Work request: The answer must be an exact reprint of the lines from the one with "[365 420 398 461]" through the final line of the data, with no pictures included.

───── Material for the task

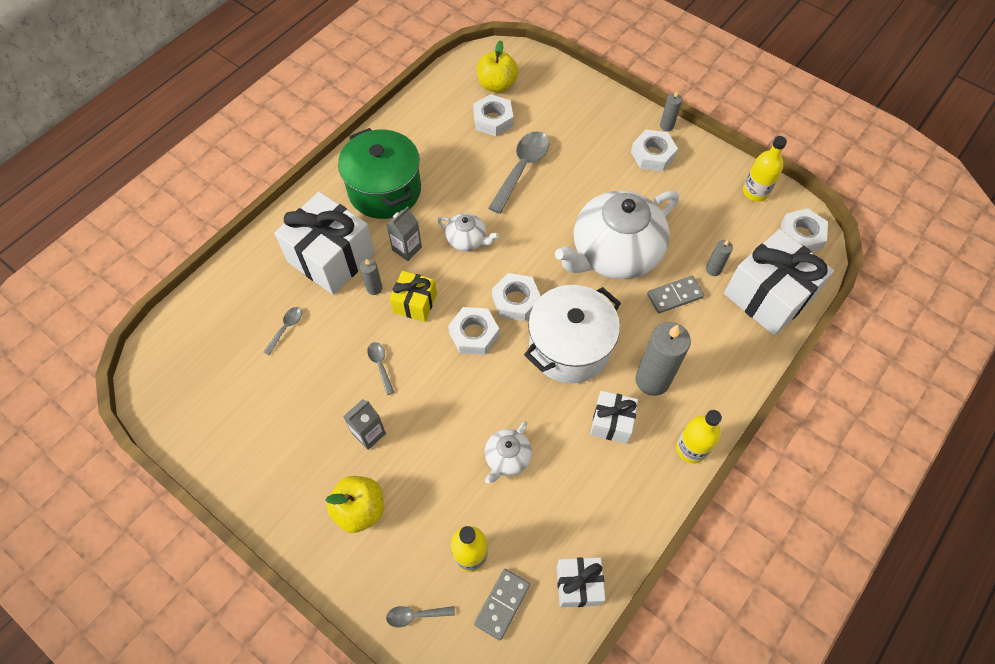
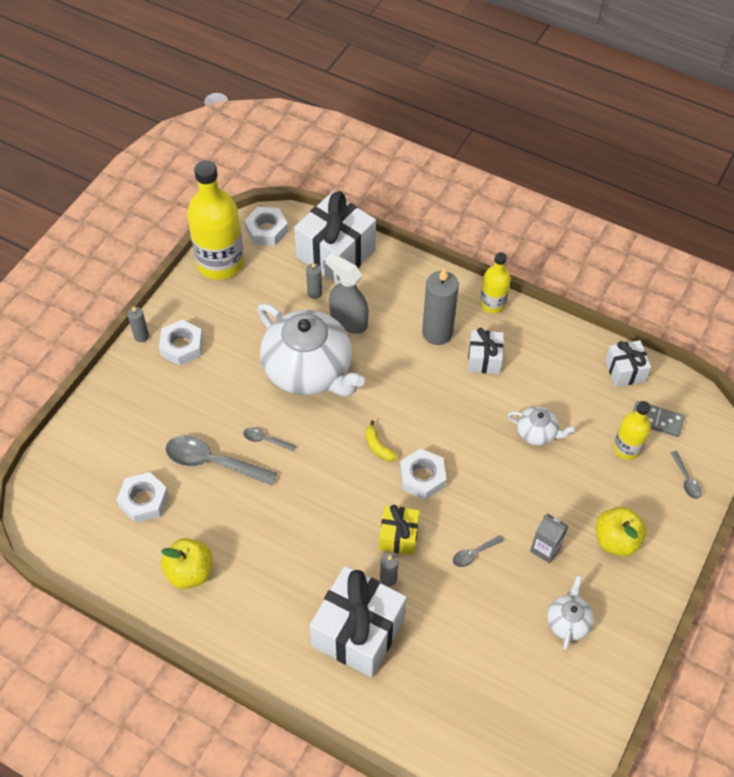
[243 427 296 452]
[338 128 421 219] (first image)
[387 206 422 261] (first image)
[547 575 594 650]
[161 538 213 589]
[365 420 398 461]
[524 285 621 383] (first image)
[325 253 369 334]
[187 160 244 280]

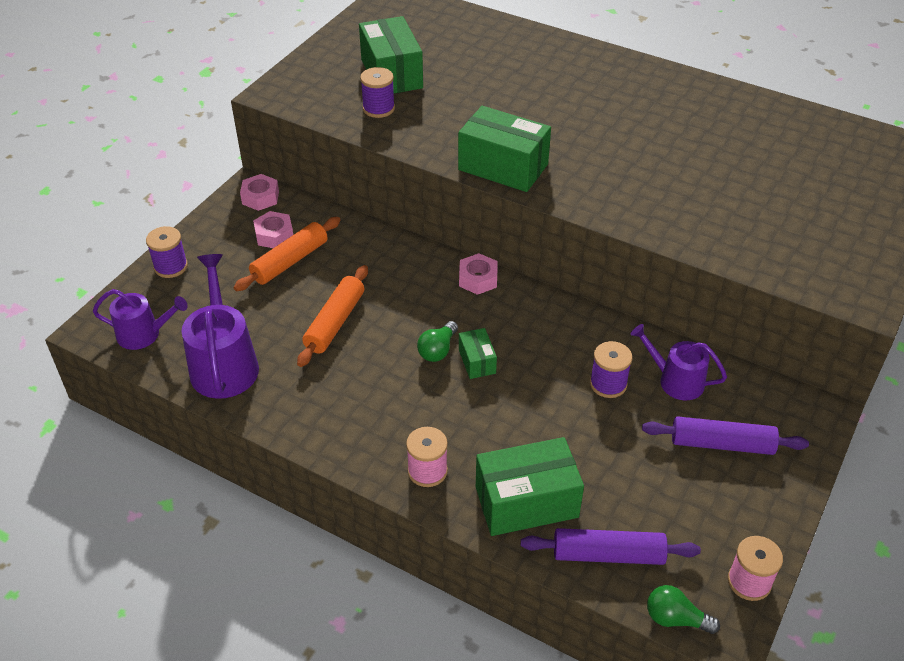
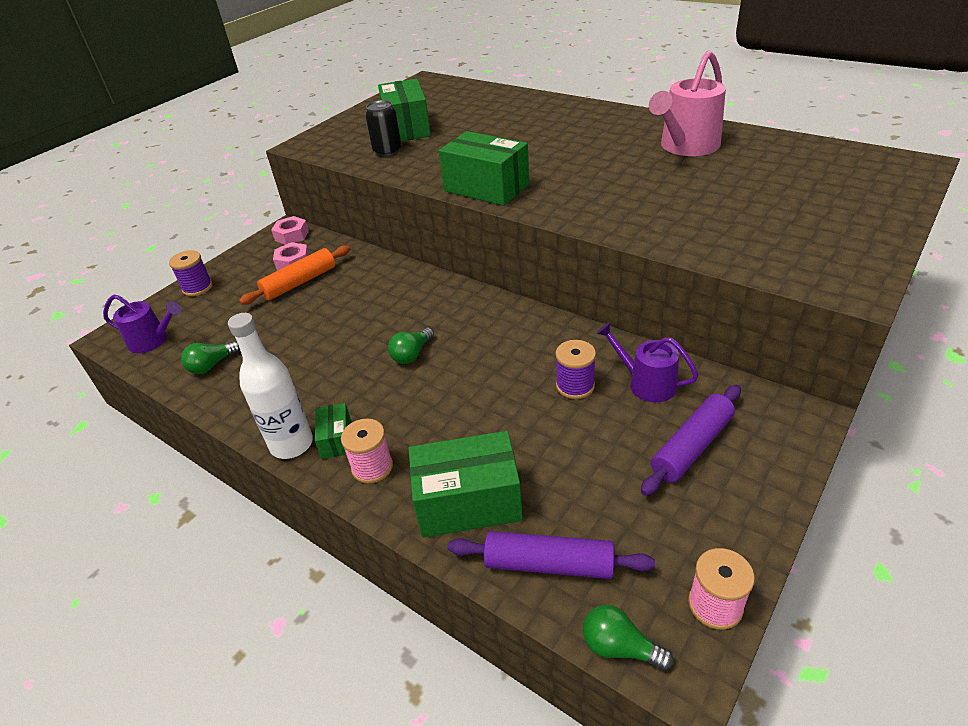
[181 341 240 374]
[297 265 368 367] (first image)
[365 100 402 157]
[459 253 498 295] (first image)
[315 403 351 459]
[641 385 741 496]
[228 313 313 459]
[649 50 726 156]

──────────

Exercise solution:
[365 420 398 461]
[524 285 621 383] (first image)
[325 253 369 334]
[187 160 244 280]

[181 341 240 374]
[297 265 368 367] (first image)
[365 100 402 157]
[459 253 498 295] (first image)
[315 403 351 459]
[641 385 741 496]
[228 313 313 459]
[649 50 726 156]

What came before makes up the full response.